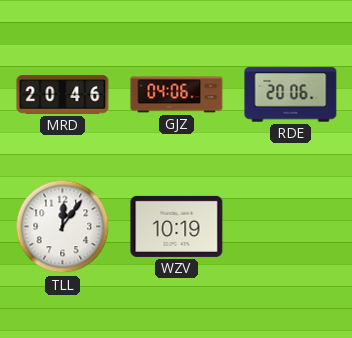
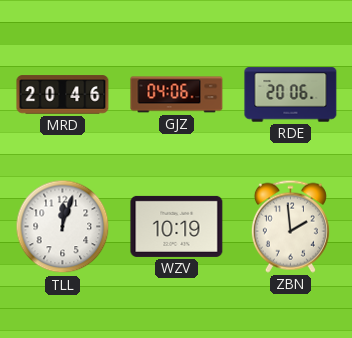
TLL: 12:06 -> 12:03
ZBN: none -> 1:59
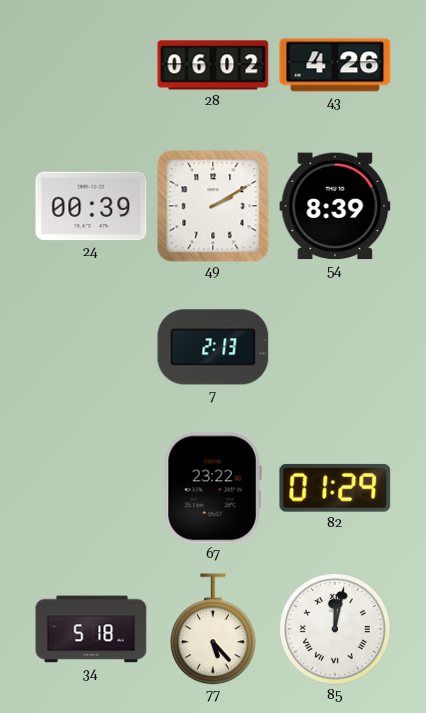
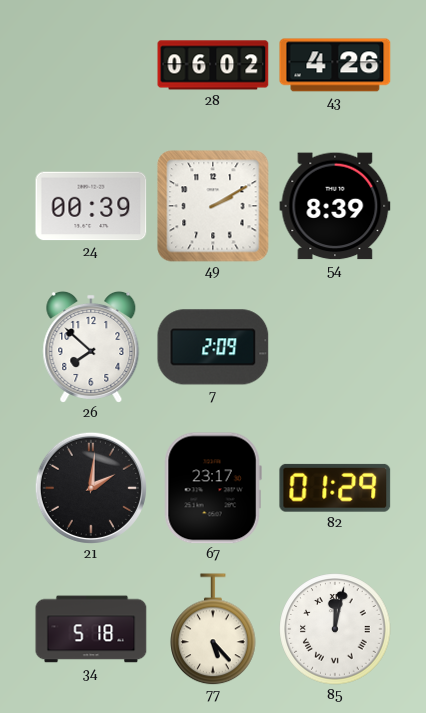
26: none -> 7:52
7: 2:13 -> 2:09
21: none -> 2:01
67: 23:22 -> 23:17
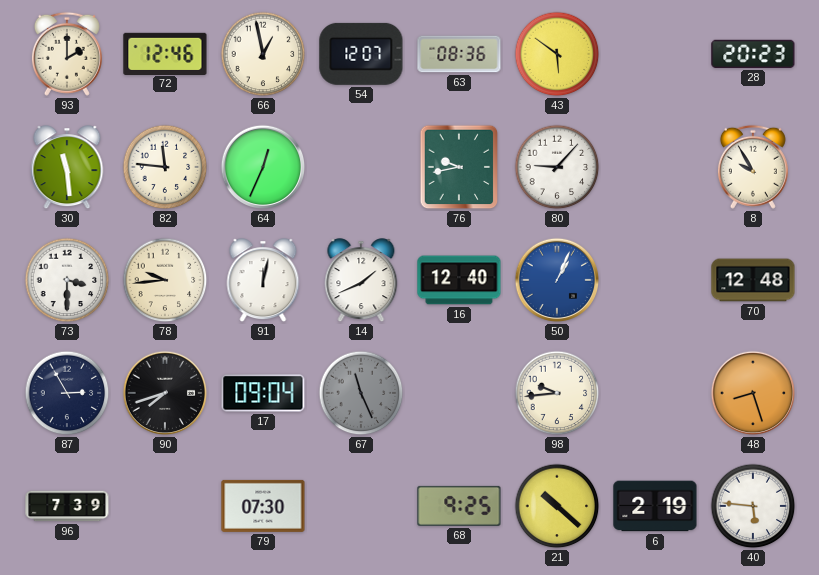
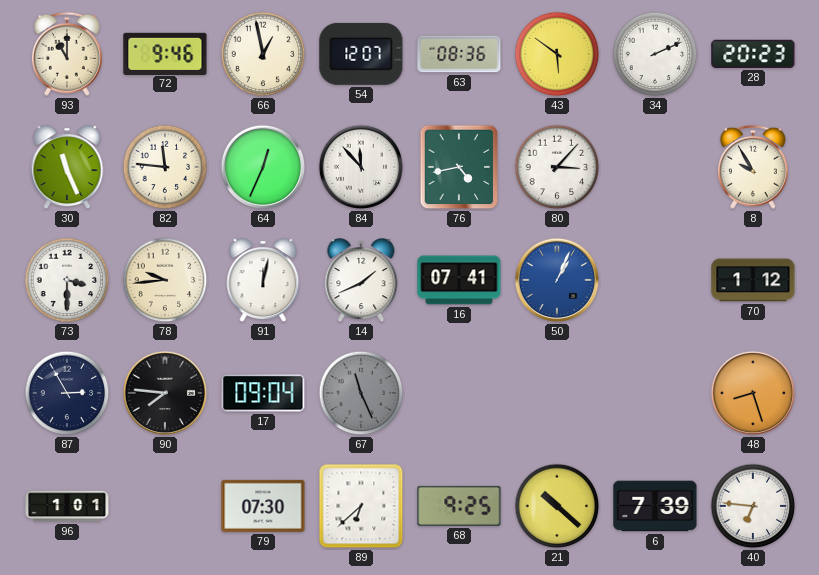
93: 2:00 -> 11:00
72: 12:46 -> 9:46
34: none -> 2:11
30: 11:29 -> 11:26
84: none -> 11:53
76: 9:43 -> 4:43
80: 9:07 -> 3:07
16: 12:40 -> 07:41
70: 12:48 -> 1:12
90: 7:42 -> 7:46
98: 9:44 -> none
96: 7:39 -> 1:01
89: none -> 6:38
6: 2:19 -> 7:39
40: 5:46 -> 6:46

• Prompt: Could you give again, unchanged, the stretch of lines from the start of the records through the line containing "67: 23:22 -> 23:17", leaving the pictures out?

• Task response:
TLL: 12:06 -> 12:03
ZBN: none -> 1:59
26: none -> 7:52
7: 2:13 -> 2:09
21: none -> 2:01
67: 23:22 -> 23:17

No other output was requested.